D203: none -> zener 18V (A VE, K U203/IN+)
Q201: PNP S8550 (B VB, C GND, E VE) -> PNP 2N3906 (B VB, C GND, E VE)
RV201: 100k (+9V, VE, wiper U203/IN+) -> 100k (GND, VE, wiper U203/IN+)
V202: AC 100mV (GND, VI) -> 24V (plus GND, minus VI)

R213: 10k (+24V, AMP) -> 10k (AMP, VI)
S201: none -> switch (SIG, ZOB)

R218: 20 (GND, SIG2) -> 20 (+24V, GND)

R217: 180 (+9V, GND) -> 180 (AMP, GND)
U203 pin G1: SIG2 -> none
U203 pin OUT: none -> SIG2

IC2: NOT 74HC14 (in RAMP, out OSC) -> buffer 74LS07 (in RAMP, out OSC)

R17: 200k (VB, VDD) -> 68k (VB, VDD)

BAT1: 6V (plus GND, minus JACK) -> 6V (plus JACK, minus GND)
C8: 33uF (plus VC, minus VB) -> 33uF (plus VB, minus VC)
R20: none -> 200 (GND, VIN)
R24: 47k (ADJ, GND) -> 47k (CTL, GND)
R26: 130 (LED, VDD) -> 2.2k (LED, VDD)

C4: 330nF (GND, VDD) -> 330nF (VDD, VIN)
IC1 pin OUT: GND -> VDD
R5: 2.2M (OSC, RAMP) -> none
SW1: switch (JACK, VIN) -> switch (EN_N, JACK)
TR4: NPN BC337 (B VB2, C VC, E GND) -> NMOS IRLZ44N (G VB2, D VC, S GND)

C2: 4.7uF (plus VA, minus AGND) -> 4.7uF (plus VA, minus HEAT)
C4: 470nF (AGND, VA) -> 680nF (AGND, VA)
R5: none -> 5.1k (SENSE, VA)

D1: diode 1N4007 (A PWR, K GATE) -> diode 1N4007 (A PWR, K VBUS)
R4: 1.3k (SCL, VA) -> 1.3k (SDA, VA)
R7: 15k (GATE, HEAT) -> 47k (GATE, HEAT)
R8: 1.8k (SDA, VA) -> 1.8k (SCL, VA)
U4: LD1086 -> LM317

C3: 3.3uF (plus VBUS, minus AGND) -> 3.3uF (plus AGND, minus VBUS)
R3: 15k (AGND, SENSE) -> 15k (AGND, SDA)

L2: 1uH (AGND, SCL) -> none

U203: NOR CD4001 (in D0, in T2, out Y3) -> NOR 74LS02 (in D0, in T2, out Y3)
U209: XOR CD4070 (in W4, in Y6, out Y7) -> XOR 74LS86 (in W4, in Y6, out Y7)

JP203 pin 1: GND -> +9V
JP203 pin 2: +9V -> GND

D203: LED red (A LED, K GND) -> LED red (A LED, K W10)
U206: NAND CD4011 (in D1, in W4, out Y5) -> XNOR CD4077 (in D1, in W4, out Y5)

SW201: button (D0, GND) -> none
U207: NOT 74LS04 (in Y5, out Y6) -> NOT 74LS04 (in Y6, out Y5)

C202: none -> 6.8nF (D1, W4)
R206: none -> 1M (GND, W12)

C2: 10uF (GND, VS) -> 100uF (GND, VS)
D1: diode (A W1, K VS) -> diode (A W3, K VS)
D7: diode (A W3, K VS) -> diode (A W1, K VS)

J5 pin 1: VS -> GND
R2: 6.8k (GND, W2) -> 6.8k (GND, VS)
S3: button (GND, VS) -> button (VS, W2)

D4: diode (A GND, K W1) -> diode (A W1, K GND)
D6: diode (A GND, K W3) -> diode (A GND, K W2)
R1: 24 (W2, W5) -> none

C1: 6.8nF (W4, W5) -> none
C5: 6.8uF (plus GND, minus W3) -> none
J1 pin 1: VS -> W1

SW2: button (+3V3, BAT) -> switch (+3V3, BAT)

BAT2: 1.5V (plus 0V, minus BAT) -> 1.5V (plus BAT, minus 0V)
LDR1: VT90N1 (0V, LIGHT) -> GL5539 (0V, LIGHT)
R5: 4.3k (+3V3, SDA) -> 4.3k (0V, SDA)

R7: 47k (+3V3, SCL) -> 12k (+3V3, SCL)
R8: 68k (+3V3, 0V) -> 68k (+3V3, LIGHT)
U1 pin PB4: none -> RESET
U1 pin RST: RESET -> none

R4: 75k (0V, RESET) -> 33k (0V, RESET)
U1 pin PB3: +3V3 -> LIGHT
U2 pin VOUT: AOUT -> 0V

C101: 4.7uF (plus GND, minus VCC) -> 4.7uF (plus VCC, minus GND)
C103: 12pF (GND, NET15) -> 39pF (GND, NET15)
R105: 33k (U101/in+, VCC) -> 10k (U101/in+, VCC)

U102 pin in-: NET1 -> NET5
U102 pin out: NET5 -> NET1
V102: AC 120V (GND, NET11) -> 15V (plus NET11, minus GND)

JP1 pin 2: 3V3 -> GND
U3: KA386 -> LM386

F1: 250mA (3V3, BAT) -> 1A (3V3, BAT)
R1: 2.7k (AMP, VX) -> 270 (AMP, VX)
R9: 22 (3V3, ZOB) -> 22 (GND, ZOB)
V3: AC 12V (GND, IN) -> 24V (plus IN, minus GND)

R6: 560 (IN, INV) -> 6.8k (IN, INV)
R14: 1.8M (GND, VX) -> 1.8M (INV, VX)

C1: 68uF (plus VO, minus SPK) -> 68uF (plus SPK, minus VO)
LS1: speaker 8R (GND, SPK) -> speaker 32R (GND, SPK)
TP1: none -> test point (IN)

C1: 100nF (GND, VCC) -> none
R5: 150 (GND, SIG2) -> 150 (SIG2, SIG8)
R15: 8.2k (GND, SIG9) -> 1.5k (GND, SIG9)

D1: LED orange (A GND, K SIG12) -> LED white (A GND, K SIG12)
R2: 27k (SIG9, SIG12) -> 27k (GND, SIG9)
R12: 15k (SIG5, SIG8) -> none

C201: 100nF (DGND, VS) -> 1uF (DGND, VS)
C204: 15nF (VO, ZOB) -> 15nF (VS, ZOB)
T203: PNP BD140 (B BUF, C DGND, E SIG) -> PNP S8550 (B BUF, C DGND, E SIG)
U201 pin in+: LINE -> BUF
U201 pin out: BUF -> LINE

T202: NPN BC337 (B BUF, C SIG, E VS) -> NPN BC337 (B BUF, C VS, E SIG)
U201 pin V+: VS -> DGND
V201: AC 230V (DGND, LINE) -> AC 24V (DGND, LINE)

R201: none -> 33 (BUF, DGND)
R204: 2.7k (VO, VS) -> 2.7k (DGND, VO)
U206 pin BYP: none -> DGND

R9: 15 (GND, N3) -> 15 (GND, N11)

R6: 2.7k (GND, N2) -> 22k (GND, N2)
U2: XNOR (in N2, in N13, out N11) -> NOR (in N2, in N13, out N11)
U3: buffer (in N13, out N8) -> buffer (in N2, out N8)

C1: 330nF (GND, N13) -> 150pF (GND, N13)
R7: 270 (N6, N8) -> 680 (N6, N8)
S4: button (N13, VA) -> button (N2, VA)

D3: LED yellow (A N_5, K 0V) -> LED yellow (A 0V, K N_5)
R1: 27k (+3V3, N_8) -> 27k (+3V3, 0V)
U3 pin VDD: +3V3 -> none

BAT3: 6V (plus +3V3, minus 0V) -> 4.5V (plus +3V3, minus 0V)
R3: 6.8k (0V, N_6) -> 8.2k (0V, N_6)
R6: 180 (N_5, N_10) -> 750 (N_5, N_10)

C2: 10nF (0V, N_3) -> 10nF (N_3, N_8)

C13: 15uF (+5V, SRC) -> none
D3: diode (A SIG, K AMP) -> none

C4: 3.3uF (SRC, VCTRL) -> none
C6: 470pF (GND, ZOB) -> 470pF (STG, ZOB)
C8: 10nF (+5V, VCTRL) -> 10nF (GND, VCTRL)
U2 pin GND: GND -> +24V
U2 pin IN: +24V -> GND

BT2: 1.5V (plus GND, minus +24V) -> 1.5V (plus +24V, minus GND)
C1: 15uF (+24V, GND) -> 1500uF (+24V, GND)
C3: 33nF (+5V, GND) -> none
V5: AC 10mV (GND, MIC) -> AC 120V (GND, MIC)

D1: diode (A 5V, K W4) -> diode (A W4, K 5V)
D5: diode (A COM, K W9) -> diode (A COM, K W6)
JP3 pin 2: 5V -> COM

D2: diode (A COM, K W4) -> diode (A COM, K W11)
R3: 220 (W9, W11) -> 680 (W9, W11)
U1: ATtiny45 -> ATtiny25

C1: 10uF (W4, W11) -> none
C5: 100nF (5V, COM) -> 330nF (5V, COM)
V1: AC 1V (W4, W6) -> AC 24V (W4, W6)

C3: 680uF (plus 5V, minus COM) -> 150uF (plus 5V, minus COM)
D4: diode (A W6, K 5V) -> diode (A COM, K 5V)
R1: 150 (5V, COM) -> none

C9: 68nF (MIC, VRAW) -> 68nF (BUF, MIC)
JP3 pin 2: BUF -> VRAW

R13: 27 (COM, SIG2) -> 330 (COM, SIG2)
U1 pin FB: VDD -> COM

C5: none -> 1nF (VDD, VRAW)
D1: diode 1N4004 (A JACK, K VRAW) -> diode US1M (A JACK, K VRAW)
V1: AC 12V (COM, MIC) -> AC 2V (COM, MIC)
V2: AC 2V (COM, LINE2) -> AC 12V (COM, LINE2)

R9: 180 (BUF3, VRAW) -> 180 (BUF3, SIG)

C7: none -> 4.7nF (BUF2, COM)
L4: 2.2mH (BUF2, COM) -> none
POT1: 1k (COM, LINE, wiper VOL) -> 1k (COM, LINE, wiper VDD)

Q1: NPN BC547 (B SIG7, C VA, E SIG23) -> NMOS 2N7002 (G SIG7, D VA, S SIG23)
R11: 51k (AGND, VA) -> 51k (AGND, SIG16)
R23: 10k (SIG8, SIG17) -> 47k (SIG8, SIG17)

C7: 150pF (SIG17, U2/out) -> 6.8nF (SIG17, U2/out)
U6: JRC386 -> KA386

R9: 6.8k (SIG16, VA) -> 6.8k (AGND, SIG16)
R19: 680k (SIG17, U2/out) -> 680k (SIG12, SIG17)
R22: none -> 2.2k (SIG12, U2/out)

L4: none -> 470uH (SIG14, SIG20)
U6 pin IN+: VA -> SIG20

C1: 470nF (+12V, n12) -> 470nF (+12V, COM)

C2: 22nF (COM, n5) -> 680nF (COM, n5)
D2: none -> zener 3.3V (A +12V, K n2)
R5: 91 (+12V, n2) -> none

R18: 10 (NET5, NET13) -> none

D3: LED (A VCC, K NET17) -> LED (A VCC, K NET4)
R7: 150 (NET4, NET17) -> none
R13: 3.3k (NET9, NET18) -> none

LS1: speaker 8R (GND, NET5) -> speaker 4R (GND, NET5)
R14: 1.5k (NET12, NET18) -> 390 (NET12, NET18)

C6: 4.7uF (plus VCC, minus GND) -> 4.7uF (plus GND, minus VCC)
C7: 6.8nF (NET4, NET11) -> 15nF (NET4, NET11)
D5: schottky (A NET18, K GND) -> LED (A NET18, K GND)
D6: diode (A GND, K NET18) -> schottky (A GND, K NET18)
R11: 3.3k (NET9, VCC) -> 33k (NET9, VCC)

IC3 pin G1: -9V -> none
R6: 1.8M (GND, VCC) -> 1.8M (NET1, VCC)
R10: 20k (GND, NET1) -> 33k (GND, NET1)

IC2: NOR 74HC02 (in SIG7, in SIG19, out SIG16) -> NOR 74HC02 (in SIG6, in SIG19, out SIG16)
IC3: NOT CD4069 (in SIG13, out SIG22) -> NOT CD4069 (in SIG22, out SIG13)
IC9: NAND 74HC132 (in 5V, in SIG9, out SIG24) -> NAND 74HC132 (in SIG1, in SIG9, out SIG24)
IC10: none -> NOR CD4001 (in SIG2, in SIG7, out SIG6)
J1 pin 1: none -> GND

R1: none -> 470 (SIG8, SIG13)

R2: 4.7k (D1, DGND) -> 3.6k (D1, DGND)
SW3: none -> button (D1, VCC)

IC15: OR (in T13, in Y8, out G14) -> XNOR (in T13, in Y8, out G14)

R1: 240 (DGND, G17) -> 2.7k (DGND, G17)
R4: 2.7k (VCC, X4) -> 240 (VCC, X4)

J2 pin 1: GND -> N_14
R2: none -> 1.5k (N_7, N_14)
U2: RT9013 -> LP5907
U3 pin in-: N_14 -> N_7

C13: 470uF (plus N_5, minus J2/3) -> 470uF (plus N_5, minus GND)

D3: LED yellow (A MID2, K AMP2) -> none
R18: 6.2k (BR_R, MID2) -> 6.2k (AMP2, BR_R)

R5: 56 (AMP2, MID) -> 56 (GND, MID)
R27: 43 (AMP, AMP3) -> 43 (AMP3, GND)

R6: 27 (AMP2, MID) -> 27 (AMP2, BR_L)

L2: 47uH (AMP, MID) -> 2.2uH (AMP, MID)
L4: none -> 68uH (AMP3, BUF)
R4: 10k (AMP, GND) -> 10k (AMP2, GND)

◇ ◇ ◇ ◇

# Exercise
The line with "S201: none -> switch (SIG, ZOB)" is the last to include; transcribe exactly every line from the top of the material above down to it.

# Task response
D203: none -> zener 18V (A VE, K U203/IN+)
Q201: PNP S8550 (B VB, C GND, E VE) -> PNP 2N3906 (B VB, C GND, E VE)
RV201: 100k (+9V, VE, wiper U203/IN+) -> 100k (GND, VE, wiper U203/IN+)
V202: AC 100mV (GND, VI) -> 24V (plus GND, minus VI)

R213: 10k (+24V, AMP) -> 10k (AMP, VI)
S201: none -> switch (SIG, ZOB)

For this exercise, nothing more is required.